What this task involves -> Begin at the line containing "blue arrow: (481, 333)" in the data below and go on through the line containing "gray diamond: (441, 374) -> (338, 334), moved", repeating each line exactly; include both ends and no other line.

Records for this exercise ->
────

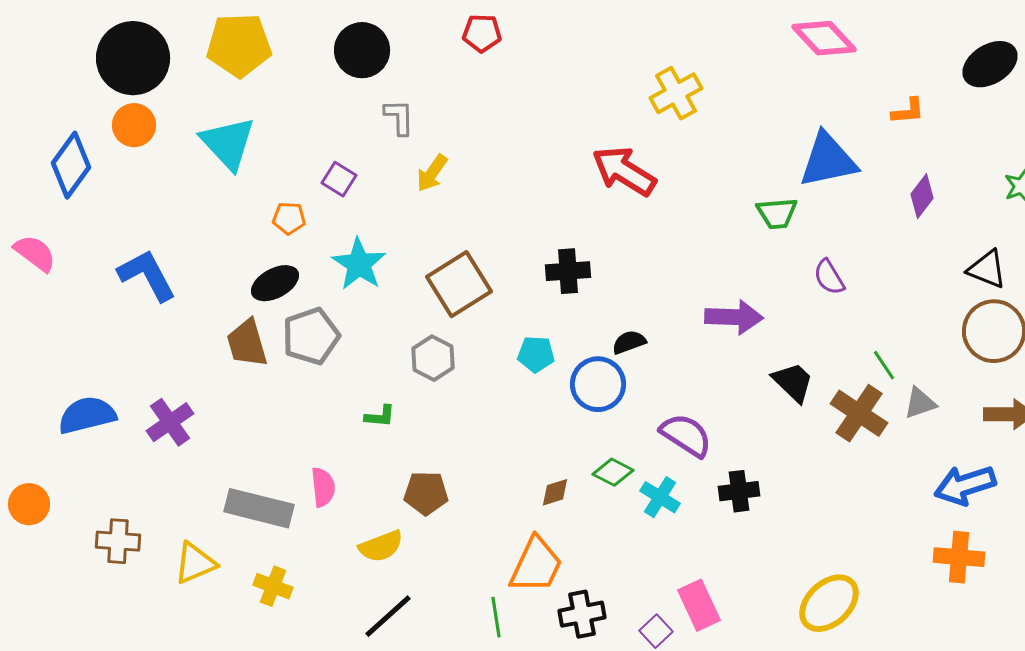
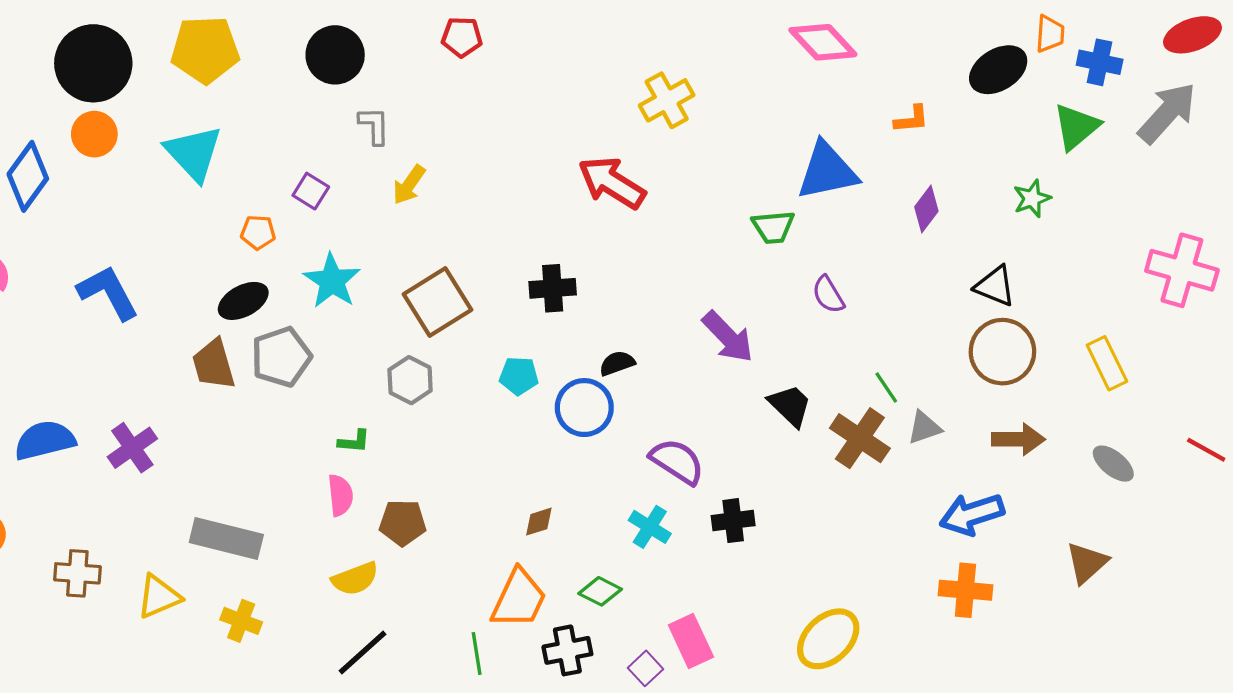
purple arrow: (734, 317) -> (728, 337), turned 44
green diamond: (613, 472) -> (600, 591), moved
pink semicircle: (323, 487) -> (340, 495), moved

────

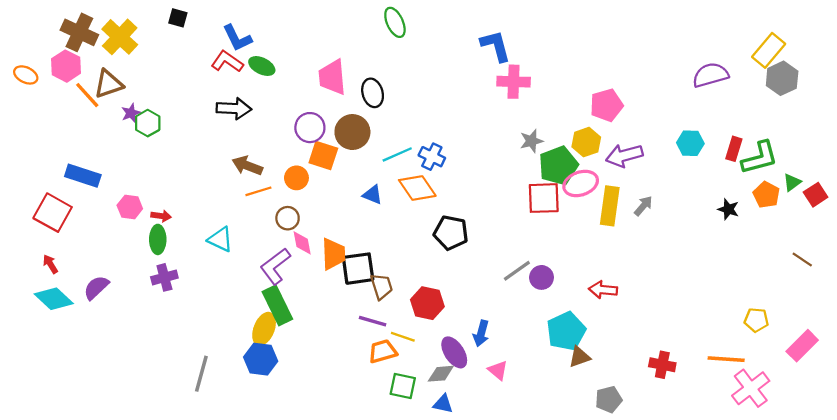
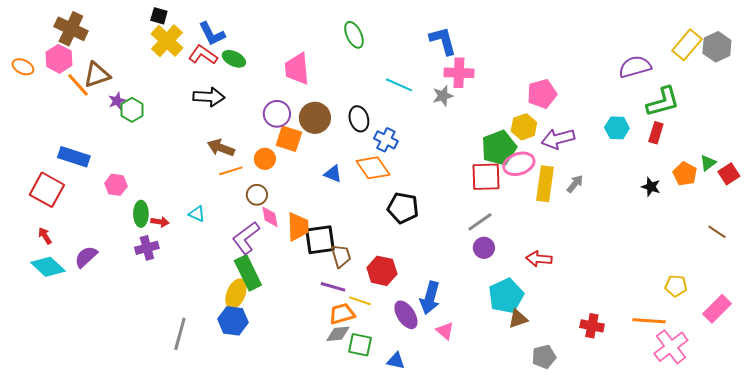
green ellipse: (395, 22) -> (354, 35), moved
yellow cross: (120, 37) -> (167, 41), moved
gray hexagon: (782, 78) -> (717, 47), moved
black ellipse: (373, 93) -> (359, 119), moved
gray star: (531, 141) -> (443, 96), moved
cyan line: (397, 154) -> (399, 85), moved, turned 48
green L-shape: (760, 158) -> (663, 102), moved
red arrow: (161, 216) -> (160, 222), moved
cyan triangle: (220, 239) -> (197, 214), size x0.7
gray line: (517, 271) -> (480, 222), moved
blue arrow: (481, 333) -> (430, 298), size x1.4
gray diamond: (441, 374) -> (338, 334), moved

────

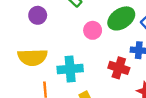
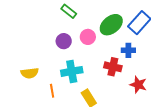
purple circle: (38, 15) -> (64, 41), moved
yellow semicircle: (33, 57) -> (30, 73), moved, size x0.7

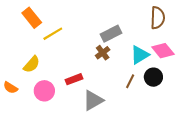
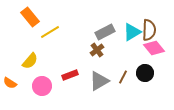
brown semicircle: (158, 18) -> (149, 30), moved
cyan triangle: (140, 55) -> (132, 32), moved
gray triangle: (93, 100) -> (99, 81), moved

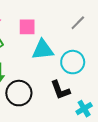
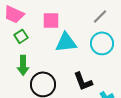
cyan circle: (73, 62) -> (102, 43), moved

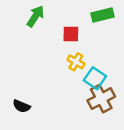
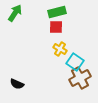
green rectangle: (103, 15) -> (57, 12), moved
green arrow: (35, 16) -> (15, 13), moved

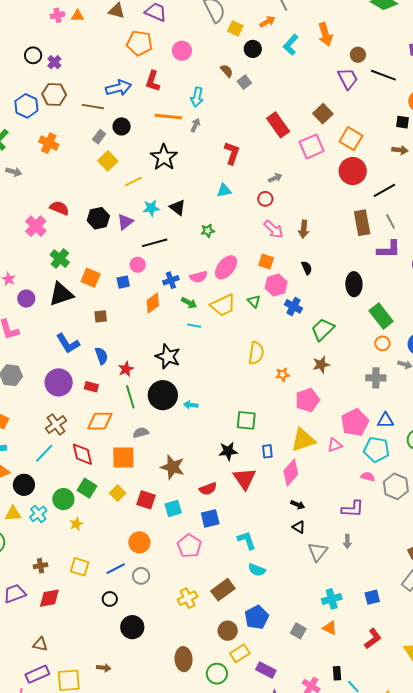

────

Your response ->
blue arrow: (481, 333) -> (430, 298), size x1.4
gray diamond: (441, 374) -> (338, 334), moved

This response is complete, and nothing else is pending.